DIRECTIONS FOR THIS TASK
Every record here should be printed again exactly.

INPUT FOR THIS TASK
====

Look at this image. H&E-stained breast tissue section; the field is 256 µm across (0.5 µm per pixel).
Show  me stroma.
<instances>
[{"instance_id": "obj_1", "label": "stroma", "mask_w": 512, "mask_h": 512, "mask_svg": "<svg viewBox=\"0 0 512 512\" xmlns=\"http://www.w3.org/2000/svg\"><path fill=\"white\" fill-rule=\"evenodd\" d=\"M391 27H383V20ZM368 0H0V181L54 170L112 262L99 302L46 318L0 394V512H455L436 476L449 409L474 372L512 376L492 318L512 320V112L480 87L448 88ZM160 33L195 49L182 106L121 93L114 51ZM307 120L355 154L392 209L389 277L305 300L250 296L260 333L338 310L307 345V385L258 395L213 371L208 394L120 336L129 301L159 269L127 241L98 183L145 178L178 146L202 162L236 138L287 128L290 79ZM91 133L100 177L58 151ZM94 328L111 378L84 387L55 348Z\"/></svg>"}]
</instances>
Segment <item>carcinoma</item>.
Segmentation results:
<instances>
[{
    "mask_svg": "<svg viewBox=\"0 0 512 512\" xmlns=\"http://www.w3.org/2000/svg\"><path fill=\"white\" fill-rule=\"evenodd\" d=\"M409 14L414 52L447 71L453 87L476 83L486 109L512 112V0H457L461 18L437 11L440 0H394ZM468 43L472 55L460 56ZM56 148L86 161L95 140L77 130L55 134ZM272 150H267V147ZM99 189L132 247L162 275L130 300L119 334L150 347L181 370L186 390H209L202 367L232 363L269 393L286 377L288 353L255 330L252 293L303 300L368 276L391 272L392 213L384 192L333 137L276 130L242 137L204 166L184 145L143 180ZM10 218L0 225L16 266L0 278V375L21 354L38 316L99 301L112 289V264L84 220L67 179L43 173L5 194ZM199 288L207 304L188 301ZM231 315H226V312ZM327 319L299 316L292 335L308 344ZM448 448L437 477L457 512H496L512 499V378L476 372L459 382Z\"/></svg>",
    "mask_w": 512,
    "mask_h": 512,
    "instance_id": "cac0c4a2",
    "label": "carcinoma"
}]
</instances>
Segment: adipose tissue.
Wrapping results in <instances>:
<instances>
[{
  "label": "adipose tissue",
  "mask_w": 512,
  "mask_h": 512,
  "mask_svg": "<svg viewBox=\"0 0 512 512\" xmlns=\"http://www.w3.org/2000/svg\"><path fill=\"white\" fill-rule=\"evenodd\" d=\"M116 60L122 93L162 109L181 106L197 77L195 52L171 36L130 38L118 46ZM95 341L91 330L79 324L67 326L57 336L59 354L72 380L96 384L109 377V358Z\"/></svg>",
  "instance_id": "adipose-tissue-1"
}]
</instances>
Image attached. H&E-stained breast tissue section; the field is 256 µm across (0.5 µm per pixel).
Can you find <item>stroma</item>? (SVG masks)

====

CORRECT RESULT
Look at this image. H&E-stained breast tissue section; the field is 256 µm across (0.5 µm per pixel).
Show  me stroma.
<instances>
[{"instance_id": "obj_1", "label": "stroma", "mask_w": 512, "mask_h": 512, "mask_svg": "<svg viewBox=\"0 0 512 512\" xmlns=\"http://www.w3.org/2000/svg\"><path fill=\"white\" fill-rule=\"evenodd\" d=\"M391 27H383V20ZM368 0H0V181L54 170L112 262L99 302L46 318L0 394V512H455L436 476L449 409L474 372L512 376L492 318L512 320V112L480 87L448 88ZM160 33L195 49L182 106L121 93L114 51ZM307 120L355 154L392 209L389 277L305 300L250 296L260 333L338 310L307 345V385L258 395L213 371L208 394L120 336L129 301L159 269L127 241L98 183L145 178L178 146L202 162L236 138L287 128L290 79ZM91 133L100 177L58 151ZM94 328L111 378L84 387L55 348Z\"/></svg>"}]
</instances>
Segment <item>carcinoma</item>.
Segmentation results:
<instances>
[{
    "mask_svg": "<svg viewBox=\"0 0 512 512\" xmlns=\"http://www.w3.org/2000/svg\"><path fill=\"white\" fill-rule=\"evenodd\" d=\"M409 14L414 52L447 71L453 87L476 83L486 109L512 112V0H457L461 18L437 11L440 0H394ZM468 43L472 55L460 56ZM56 148L86 161L95 140L77 130L55 134ZM272 150H267V147ZM99 189L132 247L162 275L130 300L119 334L150 347L181 370L186 390H209L202 367L232 363L269 393L286 377L288 353L255 330L252 293L303 300L368 276L391 272L392 213L384 192L333 137L276 130L242 137L204 166L184 145L143 180ZM10 218L0 225L16 266L0 278V375L21 354L38 316L99 301L112 289V264L84 220L67 179L43 173L5 194ZM199 288L207 304L188 301ZM231 315H226V312ZM327 319L299 316L292 335L308 344ZM448 448L437 477L457 512H496L512 499V378L476 372L459 382Z\"/></svg>",
    "mask_w": 512,
    "mask_h": 512,
    "instance_id": "cac0c4a2",
    "label": "carcinoma"
}]
</instances>
Segment: adipose tissue.
Wrapping results in <instances>:
<instances>
[{
  "label": "adipose tissue",
  "mask_w": 512,
  "mask_h": 512,
  "mask_svg": "<svg viewBox=\"0 0 512 512\" xmlns=\"http://www.w3.org/2000/svg\"><path fill=\"white\" fill-rule=\"evenodd\" d=\"M116 60L122 93L162 109L181 106L197 77L195 52L171 36L130 38L118 46ZM95 341L91 330L79 324L67 326L57 336L59 354L72 380L96 384L109 377V358Z\"/></svg>",
  "instance_id": "adipose-tissue-1"
}]
</instances>
Image attached. H&E-stained breast tissue section; the field is 256 µm across (0.5 µm per pixel).
Can you find <item>stroma</item>? (SVG masks)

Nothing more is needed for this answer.